§ **Work request**:
The answer must be an exact copy of the lines from the one with "black line: (80, 224)" to the last line of the entries below, both included, and must contain no pictures.

§ **Information supplied**:
******************************

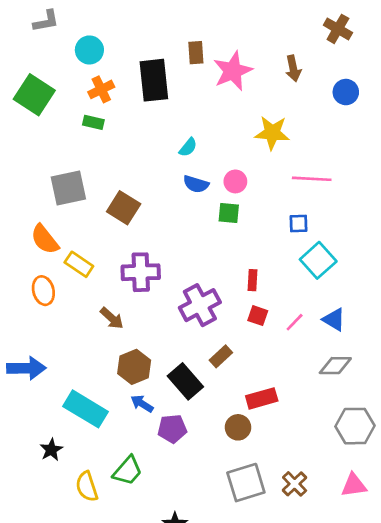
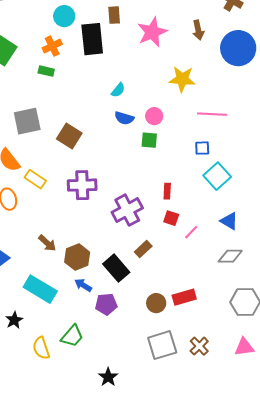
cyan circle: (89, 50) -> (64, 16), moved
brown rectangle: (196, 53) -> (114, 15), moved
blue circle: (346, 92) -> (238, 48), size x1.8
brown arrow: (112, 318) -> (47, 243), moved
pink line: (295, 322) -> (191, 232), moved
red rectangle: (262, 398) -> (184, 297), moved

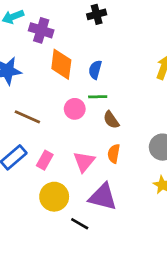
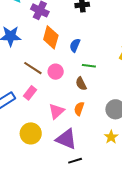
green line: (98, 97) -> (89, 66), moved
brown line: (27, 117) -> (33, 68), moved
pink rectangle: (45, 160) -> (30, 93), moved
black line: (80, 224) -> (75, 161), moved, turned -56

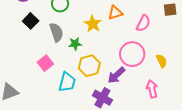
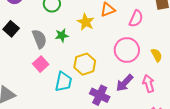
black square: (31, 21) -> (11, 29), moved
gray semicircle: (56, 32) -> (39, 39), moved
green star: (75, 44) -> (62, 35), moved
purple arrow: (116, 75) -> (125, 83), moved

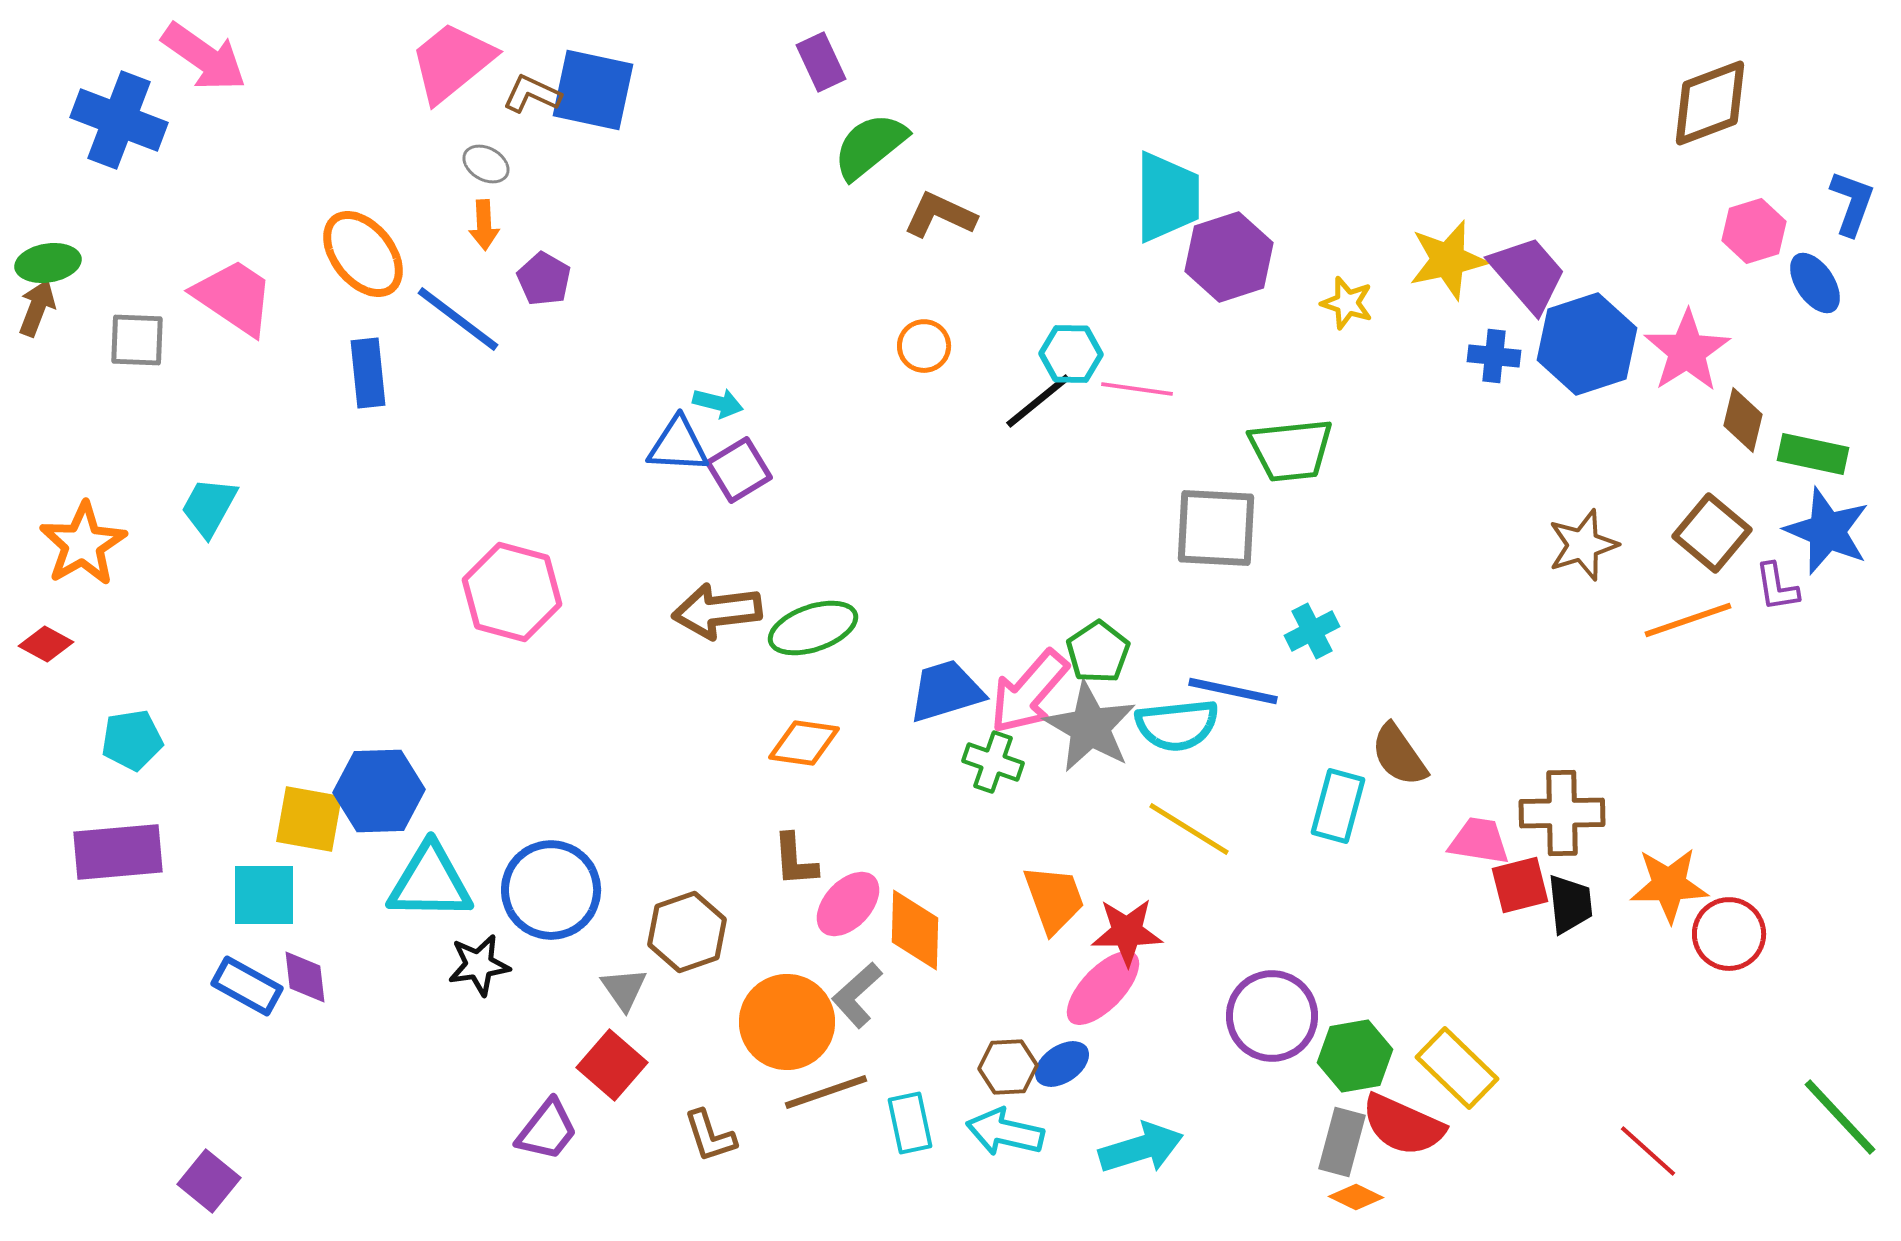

******************************

§ **Task response**:
black line: (80, 224) -> (75, 161), moved, turned -56

black square: (31, 21) -> (11, 29), moved
gray semicircle: (56, 32) -> (39, 39), moved
green star: (75, 44) -> (62, 35), moved
purple arrow: (116, 75) -> (125, 83), moved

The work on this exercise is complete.